● TASK REQUIREMENTS: Reproduce, from the lines below, exactly the stretch that begins at the line containing "łyżka (turkusowy) [594, 327]" and ends at the line containing "cytryna (żółty) [99, 441]", both included.

[Scene comparison data]
Segment Open
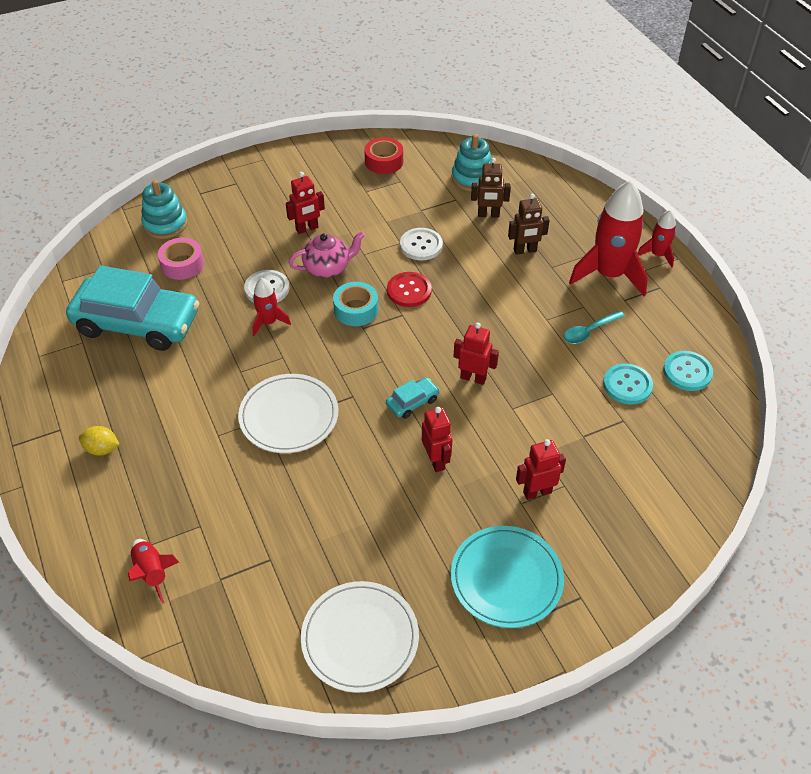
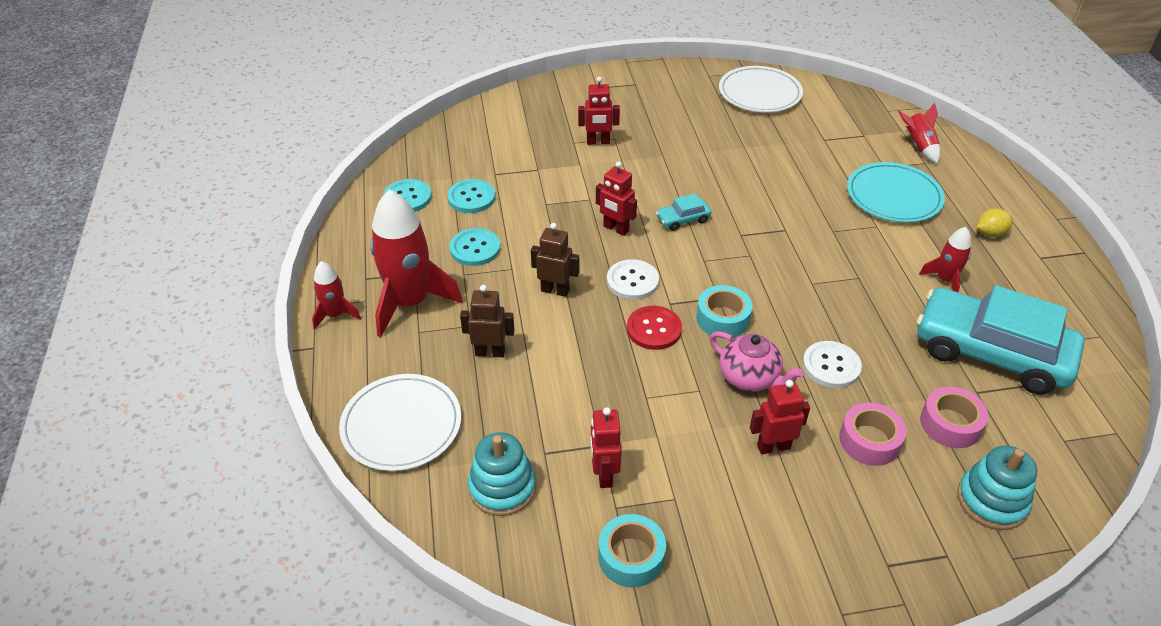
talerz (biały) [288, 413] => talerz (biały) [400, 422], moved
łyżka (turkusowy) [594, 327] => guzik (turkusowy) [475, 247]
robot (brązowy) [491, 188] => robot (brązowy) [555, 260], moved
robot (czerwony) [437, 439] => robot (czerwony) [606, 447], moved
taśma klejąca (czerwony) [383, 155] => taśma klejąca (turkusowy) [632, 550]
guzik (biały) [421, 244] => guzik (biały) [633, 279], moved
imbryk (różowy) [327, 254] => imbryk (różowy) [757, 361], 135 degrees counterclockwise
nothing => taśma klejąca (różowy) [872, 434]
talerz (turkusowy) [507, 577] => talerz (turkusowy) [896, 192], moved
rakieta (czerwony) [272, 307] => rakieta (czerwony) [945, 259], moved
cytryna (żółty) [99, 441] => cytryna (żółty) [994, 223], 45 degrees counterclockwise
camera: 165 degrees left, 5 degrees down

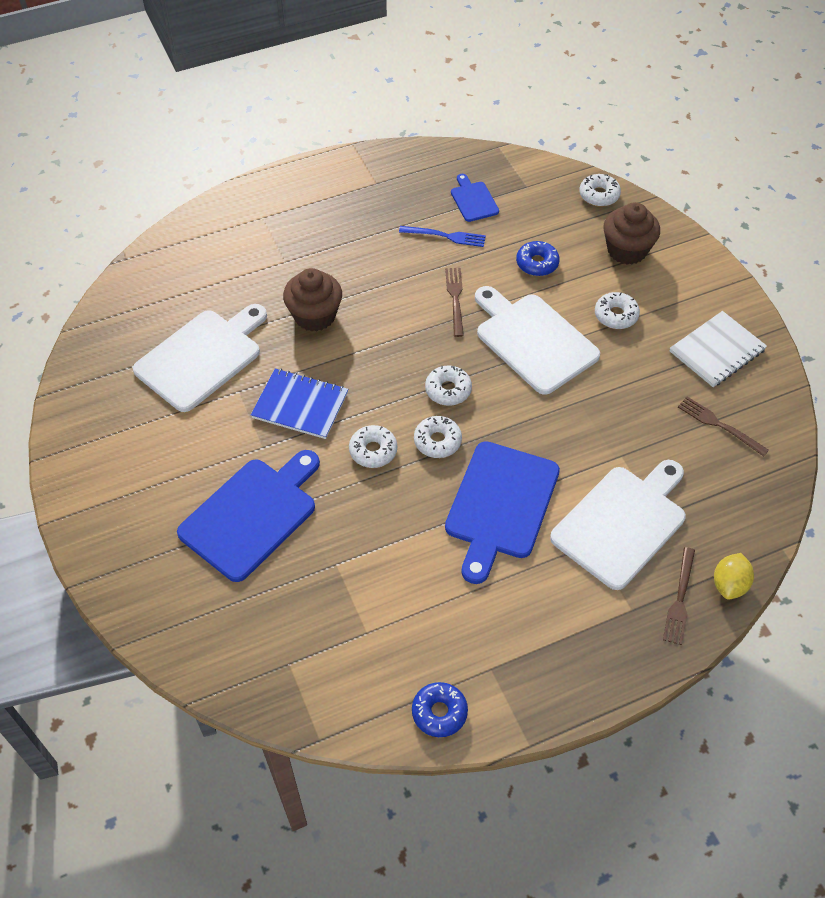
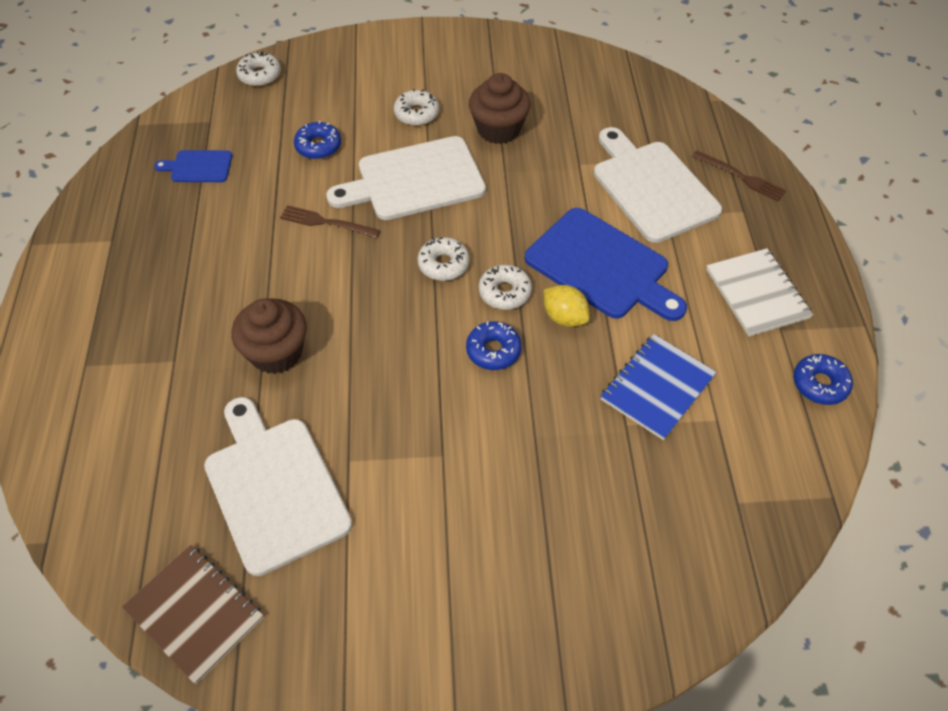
nothing => zeszyt (brązowy) [193, 614]
donut (biały) [373, 446] => donut (niebieski) [494, 345]
muffinka (brązowy) [631, 233] => muffinka (brązowy) [500, 108], moved
cytryna (żółty) [734, 576] => cytryna (żółty) [567, 306], moved
zeszyt (niebieski) [299, 404] => zeszyt (niebieski) [658, 387], moved
zeszyt (biały) [718, 349] => zeszyt (biały) [759, 292], moved
deska do krojenia (niebieski) [248, 516] => nothing
widelec (niebieski) [442, 236] => nothing
widelec (brązowy) [723, 427] => nothing
camera: 70 degrees left, 0 degrees up

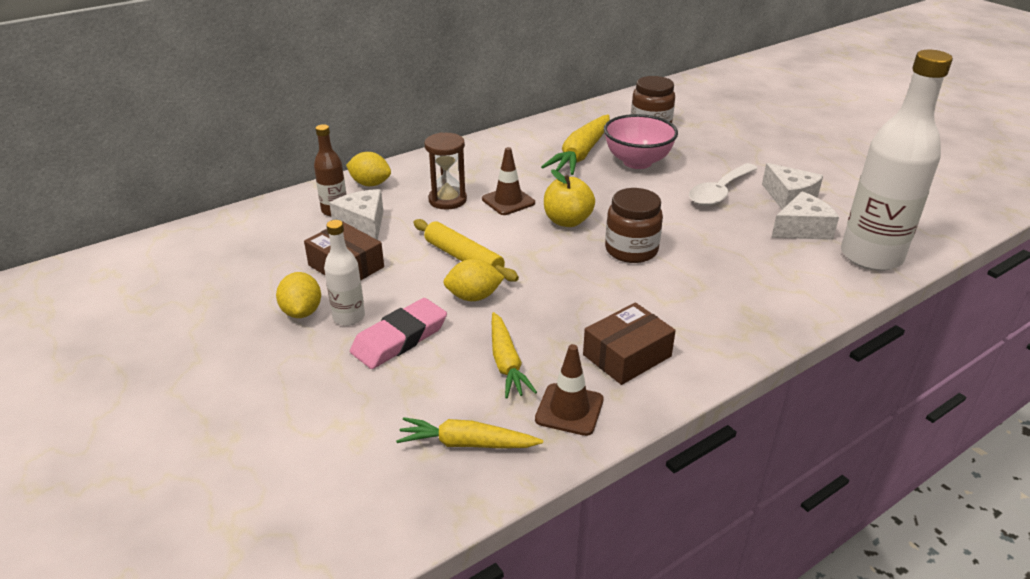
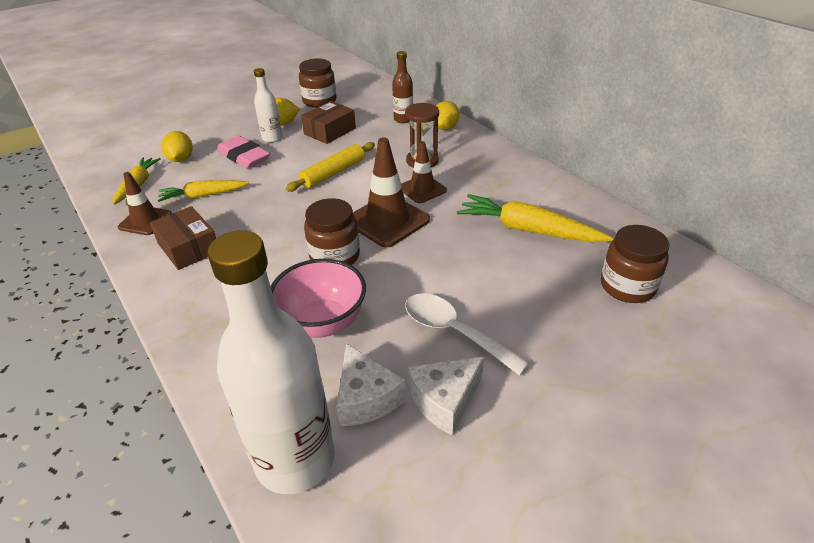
cytryna (żółty) [474, 280] => cytryna (żółty) [177, 146], moved
miska (różowy) [641, 141] => miska (różowy) [318, 298], moved
nothing => słoik (brązowy) [317, 83]
jabłko (żółty) [569, 198] => pachołek (brązowy) [391, 192]
ser (biały) [356, 214] => nothing
camera: 90 degrees right, 5 degrees up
Segment Closed
● PROBLEM SOLUTION:
łyżka (turkusowy) [594, 327] => guzik (turkusowy) [475, 247]
robot (brązowy) [491, 188] => robot (brązowy) [555, 260], moved
robot (czerwony) [437, 439] => robot (czerwony) [606, 447], moved
taśma klejąca (czerwony) [383, 155] => taśma klejąca (turkusowy) [632, 550]
guzik (biały) [421, 244] => guzik (biały) [633, 279], moved
imbryk (różowy) [327, 254] => imbryk (różowy) [757, 361], 135 degrees counterclockwise
nothing => taśma klejąca (różowy) [872, 434]
talerz (turkusowy) [507, 577] => talerz (turkusowy) [896, 192], moved
rakieta (czerwony) [272, 307] => rakieta (czerwony) [945, 259], moved
cytryna (żółty) [99, 441] => cytryna (żółty) [994, 223], 45 degrees counterclockwise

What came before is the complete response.